= Aim =
Write out the following listing with every line reproduced verbatim.

[Dataset entries]

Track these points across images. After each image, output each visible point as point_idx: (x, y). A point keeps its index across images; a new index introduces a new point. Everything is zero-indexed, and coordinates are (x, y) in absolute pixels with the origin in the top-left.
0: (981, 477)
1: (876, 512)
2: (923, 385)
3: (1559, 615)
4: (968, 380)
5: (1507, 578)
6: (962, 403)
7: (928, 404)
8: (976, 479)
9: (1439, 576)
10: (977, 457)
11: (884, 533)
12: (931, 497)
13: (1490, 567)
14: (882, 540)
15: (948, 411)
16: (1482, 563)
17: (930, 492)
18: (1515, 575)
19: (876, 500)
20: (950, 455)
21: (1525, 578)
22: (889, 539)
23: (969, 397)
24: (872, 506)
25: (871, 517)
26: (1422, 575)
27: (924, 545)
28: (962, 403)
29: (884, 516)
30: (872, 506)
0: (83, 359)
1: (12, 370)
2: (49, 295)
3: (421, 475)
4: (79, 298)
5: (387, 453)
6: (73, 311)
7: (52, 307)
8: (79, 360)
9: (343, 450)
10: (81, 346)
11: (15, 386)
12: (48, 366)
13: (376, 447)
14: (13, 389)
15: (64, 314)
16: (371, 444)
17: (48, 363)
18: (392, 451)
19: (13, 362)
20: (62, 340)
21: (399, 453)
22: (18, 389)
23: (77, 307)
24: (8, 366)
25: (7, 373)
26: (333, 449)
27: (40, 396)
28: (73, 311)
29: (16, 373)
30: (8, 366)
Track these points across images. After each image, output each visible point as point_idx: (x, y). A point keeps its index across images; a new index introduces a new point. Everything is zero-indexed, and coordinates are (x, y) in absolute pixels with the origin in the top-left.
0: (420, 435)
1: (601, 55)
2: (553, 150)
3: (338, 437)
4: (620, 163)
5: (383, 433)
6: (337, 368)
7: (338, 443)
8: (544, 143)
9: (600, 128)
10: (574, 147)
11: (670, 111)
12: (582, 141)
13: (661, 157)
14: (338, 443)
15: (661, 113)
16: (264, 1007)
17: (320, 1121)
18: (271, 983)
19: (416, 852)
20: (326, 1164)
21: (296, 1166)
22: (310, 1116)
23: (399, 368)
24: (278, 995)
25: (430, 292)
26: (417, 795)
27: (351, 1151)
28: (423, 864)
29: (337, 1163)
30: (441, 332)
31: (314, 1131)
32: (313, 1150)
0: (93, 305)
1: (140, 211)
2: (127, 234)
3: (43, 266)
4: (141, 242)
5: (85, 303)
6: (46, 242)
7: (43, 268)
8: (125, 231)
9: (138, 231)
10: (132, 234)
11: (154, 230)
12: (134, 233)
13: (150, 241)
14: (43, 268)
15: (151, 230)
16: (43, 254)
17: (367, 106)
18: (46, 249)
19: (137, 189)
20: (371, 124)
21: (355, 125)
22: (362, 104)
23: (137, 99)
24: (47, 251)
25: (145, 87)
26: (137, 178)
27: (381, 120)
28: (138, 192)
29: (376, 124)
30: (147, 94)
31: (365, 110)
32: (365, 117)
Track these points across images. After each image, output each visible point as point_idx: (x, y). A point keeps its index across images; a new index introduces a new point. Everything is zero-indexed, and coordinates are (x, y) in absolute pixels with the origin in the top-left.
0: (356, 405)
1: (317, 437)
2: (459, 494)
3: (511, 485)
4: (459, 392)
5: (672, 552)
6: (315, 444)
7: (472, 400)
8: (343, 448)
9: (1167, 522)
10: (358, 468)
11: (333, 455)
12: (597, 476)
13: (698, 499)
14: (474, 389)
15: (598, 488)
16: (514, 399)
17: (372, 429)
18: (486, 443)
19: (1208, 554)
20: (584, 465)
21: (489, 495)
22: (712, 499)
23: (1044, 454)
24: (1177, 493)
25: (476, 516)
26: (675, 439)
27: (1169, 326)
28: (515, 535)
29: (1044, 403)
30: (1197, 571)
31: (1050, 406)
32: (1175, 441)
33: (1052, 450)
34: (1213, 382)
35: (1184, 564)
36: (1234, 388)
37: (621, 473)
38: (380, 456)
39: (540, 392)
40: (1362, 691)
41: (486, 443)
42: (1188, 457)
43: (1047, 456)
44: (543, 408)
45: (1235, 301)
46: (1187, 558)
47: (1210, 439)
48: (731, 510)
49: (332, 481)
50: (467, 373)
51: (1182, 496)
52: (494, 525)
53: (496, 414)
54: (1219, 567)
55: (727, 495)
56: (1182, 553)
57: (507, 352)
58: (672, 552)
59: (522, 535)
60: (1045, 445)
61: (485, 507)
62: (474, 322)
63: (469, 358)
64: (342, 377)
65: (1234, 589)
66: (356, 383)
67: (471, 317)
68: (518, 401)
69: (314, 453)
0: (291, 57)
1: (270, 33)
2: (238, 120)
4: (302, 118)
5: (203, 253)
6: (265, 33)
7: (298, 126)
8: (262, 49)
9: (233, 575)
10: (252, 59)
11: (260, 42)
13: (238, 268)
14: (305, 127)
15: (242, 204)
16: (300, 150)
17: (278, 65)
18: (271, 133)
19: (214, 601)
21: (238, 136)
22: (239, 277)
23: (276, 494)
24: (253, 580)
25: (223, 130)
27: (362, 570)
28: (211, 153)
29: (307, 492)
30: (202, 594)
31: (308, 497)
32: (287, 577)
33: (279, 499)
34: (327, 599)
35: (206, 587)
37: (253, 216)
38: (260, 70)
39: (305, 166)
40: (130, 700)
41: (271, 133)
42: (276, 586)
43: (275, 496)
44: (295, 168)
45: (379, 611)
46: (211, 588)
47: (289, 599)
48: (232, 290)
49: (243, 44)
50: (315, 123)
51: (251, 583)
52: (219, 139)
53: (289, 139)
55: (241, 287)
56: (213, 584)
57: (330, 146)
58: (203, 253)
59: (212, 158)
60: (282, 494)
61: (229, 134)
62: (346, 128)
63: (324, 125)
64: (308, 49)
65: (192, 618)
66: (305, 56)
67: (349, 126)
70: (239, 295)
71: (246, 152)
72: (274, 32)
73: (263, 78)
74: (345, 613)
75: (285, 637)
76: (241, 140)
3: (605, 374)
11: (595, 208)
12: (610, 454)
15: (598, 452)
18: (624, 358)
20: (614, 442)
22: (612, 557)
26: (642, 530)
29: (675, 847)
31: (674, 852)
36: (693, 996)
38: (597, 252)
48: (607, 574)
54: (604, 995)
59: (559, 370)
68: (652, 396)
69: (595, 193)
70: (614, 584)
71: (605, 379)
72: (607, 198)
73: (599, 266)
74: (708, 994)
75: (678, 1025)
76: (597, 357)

= Task response =
Track these points across images. After each image, output each visible point as point_idx: (x, y). A point keeps its index across images; a new index introduces a new point. Everything is zero-indexed, and coordinates are (x, y) in absolute pixels with the origin in the top-left.
0: (981, 477)
1: (876, 512)
2: (923, 385)
3: (1559, 615)
4: (968, 380)
5: (1507, 578)
6: (962, 403)
7: (928, 404)
8: (976, 479)
9: (1439, 576)
10: (977, 457)
11: (884, 533)
12: (931, 497)
13: (1490, 567)
14: (882, 540)
15: (948, 411)
16: (1482, 563)
17: (930, 492)
18: (1515, 575)
19: (876, 500)
20: (950, 455)
21: (1525, 578)
22: (889, 539)
23: (969, 397)
24: (872, 506)
25: (871, 517)
26: (1422, 575)
27: (924, 545)
28: (962, 403)
29: (884, 516)
30: (872, 506)
0: (83, 359)
1: (12, 370)
2: (49, 295)
3: (421, 475)
4: (79, 298)
5: (387, 453)
6: (73, 311)
7: (52, 307)
8: (79, 360)
9: (343, 450)
10: (81, 346)
11: (15, 386)
12: (48, 366)
13: (376, 447)
14: (13, 389)
15: (64, 314)
16: (371, 444)
17: (48, 363)
18: (392, 451)
19: (13, 362)
20: (62, 340)
21: (399, 453)
22: (18, 389)
23: (77, 307)
24: (8, 366)
25: (7, 373)
26: (333, 449)
27: (40, 396)
28: (73, 311)
29: (16, 373)
30: (8, 366)
Track these points across images. After each image, output each visible point as point_idx: (x, y). A point keeps its index across images; a new index introduces a new point. Everything is zero-indexed, and coordinates are (x, y) in absolute pixels with the origin in the top-left.
0: (420, 435)
1: (601, 55)
2: (553, 150)
3: (338, 437)
4: (620, 163)
5: (383, 433)
6: (337, 368)
7: (338, 443)
8: (544, 143)
9: (600, 128)
10: (574, 147)
11: (670, 111)
12: (582, 141)
13: (661, 157)
14: (338, 443)
15: (661, 113)
16: (264, 1007)
17: (320, 1121)
18: (271, 983)
19: (416, 852)
20: (326, 1164)
21: (296, 1166)
22: (310, 1116)
23: (399, 368)
24: (278, 995)
25: (430, 292)
26: (417, 795)
27: (351, 1151)
28: (423, 864)
29: (337, 1163)
30: (441, 332)
31: (314, 1131)
32: (313, 1150)
0: (93, 305)
1: (140, 211)
2: (127, 234)
3: (43, 266)
4: (141, 242)
5: (85, 303)
6: (46, 242)
7: (43, 268)
8: (125, 231)
9: (138, 231)
10: (132, 234)
11: (154, 230)
12: (134, 233)
13: (150, 241)
14: (43, 268)
15: (151, 230)
16: (43, 254)
17: (367, 106)
18: (46, 249)
19: (137, 189)
20: (371, 124)
21: (355, 125)
22: (362, 104)
23: (137, 99)
24: (47, 251)
25: (145, 87)
26: (137, 178)
27: (381, 120)
28: (138, 192)
29: (376, 124)
30: (147, 94)
31: (365, 110)
32: (365, 117)
Track these points across images. After each image, output each visible point as point_idx: (x, y). A point keeps its index across images; a new index introduces a new point. Everything is zero-indexed, and coordinates are (x, y) in absolute pixels with the origin in the top-left.
0: (356, 405)
1: (317, 437)
2: (459, 494)
3: (511, 485)
4: (459, 392)
5: (672, 552)
6: (315, 444)
7: (472, 400)
8: (343, 448)
9: (1167, 522)
10: (358, 468)
11: (333, 455)
12: (597, 476)
13: (698, 499)
14: (474, 389)
15: (598, 488)
16: (514, 399)
17: (372, 429)
18: (486, 443)
19: (1208, 554)
20: (584, 465)
21: (489, 495)
22: (712, 499)
23: (1044, 454)
24: (1177, 493)
25: (476, 516)
26: (675, 439)
27: (1169, 326)
28: (515, 535)
29: (1044, 403)
30: (1197, 571)
31: (1050, 406)
32: (1175, 441)
33: (1052, 450)
34: (1213, 382)
35: (1184, 564)
36: (1234, 388)
37: (621, 473)
38: (380, 456)
39: (540, 392)
40: (1362, 691)
41: (486, 443)
42: (1188, 457)
43: (1047, 456)
44: (543, 408)
45: (1235, 301)
46: (1187, 558)
47: (1210, 439)
48: (731, 510)
49: (332, 481)
50: (467, 373)
51: (1182, 496)
52: (494, 525)
53: (496, 414)
54: (1219, 567)
55: (727, 495)
56: (1182, 553)
57: (507, 352)
58: (672, 552)
59: (522, 535)
60: (1045, 445)
61: (485, 507)
62: (474, 322)
63: (469, 358)
64: (342, 377)
65: (1234, 589)
66: (356, 383)
67: (471, 317)
68: (518, 401)
69: (314, 453)
0: (291, 57)
1: (270, 33)
2: (238, 120)
4: (302, 118)
5: (203, 253)
6: (265, 33)
7: (298, 126)
8: (262, 49)
9: (233, 575)
10: (252, 59)
11: (260, 42)
13: (238, 268)
14: (305, 127)
15: (242, 204)
16: (300, 150)
17: (278, 65)
18: (271, 133)
19: (214, 601)
21: (238, 136)
22: (239, 277)
23: (276, 494)
24: (253, 580)
25: (223, 130)
27: (362, 570)
28: (211, 153)
29: (307, 492)
30: (202, 594)
31: (308, 497)
32: (287, 577)
33: (279, 499)
34: (327, 599)
35: (206, 587)
37: (253, 216)
38: (260, 70)
39: (305, 166)
40: (130, 700)
41: (271, 133)
42: (276, 586)
43: (275, 496)
44: (295, 168)
45: (379, 611)
46: (211, 588)
47: (289, 599)
48: (232, 290)
49: (243, 44)
50: (315, 123)
51: (251, 583)
52: (219, 139)
53: (289, 139)
55: (241, 287)
56: (213, 584)
57: (330, 146)
58: (203, 253)
59: (212, 158)
60: (282, 494)
61: (229, 134)
62: (346, 128)
63: (324, 125)
64: (308, 49)
65: (192, 618)
66: (305, 56)
67: (349, 126)
70: (239, 295)
71: (246, 152)
72: (274, 32)
73: (263, 78)
74: (345, 613)
75: (285, 637)
76: (241, 140)
3: (605, 374)
11: (595, 208)
12: (610, 454)
15: (598, 452)
18: (624, 358)
20: (614, 442)
22: (612, 557)
26: (642, 530)
29: (675, 847)
31: (674, 852)
36: (693, 996)
38: (597, 252)
48: (607, 574)
54: (604, 995)
59: (559, 370)
68: (652, 396)
69: (595, 193)
70: (614, 584)
71: (605, 379)
72: (607, 198)
73: (599, 266)
74: (708, 994)
75: (678, 1025)
76: (597, 357)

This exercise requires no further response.